Input for this task:
================

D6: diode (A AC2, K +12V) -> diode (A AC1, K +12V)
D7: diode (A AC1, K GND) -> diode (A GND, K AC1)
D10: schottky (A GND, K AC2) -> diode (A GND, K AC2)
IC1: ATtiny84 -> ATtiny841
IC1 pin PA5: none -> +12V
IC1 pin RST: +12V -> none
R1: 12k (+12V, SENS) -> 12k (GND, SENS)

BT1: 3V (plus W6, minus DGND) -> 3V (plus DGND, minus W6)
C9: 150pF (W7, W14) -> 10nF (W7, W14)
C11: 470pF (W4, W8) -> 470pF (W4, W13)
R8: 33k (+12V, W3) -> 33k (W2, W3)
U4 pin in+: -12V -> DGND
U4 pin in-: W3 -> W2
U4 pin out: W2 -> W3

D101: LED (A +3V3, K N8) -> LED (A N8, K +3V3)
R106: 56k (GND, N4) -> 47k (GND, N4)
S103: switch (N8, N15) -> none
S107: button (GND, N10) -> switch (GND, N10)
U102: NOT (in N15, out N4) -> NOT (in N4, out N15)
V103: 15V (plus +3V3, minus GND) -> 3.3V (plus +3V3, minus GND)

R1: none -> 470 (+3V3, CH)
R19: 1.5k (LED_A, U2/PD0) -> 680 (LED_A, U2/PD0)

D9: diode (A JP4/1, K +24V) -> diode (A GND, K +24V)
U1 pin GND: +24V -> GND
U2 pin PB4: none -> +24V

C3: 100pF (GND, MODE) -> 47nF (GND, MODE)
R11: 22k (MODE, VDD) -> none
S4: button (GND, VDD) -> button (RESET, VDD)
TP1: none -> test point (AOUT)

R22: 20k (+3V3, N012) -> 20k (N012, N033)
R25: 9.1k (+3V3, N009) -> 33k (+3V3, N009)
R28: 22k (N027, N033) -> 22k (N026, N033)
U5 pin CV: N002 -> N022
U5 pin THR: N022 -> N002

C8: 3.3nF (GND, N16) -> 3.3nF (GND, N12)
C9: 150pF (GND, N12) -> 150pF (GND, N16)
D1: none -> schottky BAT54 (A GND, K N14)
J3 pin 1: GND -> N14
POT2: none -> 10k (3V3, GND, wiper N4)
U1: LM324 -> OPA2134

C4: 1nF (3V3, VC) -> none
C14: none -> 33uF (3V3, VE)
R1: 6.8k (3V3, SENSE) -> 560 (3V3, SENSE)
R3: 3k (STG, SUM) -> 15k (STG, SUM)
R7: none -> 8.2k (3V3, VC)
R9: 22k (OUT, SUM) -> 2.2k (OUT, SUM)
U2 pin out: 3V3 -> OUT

================

Exercise brief:
The word "diode" appears in how many lines of the data? Answer with only the number.

Written solution:
4